>> Start Information provided
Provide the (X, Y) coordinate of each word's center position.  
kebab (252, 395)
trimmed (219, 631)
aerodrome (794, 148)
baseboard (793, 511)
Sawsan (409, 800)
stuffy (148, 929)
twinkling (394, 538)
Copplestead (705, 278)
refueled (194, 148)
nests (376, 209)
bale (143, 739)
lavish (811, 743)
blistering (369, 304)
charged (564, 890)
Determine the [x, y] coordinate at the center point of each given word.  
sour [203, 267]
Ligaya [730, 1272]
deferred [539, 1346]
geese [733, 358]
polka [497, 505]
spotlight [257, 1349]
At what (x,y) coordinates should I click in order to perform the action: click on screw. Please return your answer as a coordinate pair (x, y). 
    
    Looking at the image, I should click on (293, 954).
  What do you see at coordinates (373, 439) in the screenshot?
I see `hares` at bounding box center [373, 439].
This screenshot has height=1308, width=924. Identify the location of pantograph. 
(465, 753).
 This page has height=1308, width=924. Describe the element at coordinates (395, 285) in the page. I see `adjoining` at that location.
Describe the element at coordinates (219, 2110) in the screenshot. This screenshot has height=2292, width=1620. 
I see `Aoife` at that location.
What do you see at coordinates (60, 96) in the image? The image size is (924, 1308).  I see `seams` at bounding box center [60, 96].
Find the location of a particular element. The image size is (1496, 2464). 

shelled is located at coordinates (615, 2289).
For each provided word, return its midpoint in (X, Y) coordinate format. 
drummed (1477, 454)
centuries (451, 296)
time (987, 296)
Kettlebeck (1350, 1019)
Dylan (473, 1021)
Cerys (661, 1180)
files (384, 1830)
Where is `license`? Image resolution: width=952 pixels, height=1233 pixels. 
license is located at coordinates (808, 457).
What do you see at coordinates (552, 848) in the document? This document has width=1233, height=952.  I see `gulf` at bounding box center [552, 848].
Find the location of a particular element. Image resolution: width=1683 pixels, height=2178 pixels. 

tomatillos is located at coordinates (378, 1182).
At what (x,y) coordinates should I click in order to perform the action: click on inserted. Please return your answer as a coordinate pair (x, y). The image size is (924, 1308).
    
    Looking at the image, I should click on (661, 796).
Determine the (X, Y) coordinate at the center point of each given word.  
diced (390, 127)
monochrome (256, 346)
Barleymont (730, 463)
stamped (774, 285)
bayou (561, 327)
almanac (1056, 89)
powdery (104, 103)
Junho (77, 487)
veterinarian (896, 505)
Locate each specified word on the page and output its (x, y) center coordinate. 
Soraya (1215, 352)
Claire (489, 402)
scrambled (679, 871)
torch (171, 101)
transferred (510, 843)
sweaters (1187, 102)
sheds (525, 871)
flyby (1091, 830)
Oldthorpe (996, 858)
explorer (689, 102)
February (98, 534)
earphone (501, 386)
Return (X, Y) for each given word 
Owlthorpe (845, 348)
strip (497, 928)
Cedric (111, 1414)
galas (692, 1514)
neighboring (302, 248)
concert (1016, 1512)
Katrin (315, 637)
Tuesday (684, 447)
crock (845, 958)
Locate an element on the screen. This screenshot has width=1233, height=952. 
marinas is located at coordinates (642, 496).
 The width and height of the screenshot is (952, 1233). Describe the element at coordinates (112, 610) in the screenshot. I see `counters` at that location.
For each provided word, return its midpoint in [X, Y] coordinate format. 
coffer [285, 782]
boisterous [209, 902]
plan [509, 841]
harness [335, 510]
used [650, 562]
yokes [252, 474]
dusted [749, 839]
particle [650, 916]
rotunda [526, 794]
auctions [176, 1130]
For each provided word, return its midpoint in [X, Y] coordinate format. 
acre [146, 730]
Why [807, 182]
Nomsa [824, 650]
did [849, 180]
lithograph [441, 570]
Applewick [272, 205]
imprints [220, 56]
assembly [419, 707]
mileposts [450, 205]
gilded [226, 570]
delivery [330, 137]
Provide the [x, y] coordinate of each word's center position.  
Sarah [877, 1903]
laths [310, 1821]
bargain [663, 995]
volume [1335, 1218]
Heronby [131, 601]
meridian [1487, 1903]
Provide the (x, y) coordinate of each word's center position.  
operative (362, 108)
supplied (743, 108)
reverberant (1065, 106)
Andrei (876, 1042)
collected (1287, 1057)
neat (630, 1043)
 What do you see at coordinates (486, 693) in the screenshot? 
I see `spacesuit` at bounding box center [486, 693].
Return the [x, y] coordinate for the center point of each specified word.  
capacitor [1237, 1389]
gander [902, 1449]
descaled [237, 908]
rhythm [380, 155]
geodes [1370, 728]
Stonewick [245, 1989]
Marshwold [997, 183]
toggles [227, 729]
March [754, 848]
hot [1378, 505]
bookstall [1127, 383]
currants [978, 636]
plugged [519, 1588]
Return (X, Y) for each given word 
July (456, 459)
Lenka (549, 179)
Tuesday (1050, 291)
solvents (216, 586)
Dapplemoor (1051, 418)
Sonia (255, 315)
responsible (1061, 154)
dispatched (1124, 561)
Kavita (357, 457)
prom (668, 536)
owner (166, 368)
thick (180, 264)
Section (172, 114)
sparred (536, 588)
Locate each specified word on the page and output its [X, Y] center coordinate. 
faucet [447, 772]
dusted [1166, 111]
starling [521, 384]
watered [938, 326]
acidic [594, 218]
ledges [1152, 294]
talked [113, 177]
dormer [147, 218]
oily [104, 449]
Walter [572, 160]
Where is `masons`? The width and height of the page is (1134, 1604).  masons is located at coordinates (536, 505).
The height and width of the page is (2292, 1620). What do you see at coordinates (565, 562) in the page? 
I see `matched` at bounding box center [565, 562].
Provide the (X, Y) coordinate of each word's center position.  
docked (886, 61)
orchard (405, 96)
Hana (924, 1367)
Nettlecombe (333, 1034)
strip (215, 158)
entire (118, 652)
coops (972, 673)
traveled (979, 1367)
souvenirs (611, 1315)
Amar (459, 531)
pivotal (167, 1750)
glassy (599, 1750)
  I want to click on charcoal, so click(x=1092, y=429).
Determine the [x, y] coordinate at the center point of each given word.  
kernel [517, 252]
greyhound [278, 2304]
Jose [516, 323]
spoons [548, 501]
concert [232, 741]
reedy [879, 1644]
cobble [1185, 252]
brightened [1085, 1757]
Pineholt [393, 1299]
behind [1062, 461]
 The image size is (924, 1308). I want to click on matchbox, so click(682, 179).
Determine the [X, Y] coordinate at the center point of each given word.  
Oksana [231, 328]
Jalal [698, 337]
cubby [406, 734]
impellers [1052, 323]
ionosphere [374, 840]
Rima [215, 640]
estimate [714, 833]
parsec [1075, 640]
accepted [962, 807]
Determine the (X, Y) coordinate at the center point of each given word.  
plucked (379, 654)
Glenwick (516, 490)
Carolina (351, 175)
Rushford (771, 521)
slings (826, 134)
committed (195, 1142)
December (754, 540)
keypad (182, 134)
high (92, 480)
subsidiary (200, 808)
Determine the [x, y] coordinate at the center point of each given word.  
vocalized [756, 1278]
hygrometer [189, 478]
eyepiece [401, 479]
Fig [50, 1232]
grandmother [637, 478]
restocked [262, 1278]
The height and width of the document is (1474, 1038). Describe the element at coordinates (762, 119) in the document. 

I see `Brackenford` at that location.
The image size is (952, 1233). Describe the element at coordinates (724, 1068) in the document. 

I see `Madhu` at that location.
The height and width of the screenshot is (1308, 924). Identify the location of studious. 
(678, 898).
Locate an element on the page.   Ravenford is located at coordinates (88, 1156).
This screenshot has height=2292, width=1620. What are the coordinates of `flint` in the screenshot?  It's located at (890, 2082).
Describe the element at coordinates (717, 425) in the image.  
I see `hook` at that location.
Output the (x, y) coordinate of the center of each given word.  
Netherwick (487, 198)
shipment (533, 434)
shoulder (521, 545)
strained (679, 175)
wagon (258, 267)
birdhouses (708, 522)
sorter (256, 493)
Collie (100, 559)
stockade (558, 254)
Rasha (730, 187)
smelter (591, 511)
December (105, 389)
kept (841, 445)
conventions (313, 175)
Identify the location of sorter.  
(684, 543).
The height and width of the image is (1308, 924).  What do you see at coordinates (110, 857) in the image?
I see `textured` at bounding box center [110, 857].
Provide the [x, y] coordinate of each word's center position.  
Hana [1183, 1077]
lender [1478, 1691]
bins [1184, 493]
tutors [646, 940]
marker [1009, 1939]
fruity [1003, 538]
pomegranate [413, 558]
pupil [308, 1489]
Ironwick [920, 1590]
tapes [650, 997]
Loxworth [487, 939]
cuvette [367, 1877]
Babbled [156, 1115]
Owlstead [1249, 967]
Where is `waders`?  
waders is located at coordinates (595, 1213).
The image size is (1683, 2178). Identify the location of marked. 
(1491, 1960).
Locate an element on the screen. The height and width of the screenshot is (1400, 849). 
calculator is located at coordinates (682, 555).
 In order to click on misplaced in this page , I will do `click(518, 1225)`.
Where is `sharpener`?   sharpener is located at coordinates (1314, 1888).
>> End Information provided
- **Task instructions**: Express the stretch of data from the start through the line containing "spotlight [257, 1349]" as a two-column CSV with the columns input and output. Put each text in input and its answer in output, one row apiece, with every field quoted and line breaks replaced by spaces.

- **Answer to this problem**:
input,output
"Provide the (X, Y) coordinate of each word's center position. kebab","(252, 395)"
"trimmed","(219, 631)"
"aerodrome","(794, 148)"
"baseboard","(793, 511)"
"Sawsan","(409, 800)"
"stuffy","(148, 929)"
"twinkling","(394, 538)"
"Copplestead","(705, 278)"
"refueled","(194, 148)"
"nests","(376, 209)"
"bale","(143, 739)"
"lavish","(811, 743)"
"blistering","(369, 304)"
"charged","(564, 890)"
"Determine the [x, y] coordinate at the center point of each given word. sour","[203, 267]"
"Ligaya","[730, 1272]"
"deferred","[539, 1346]"
"geese","[733, 358]"
"polka","[497, 505]"
"spotlight","[257, 1349]"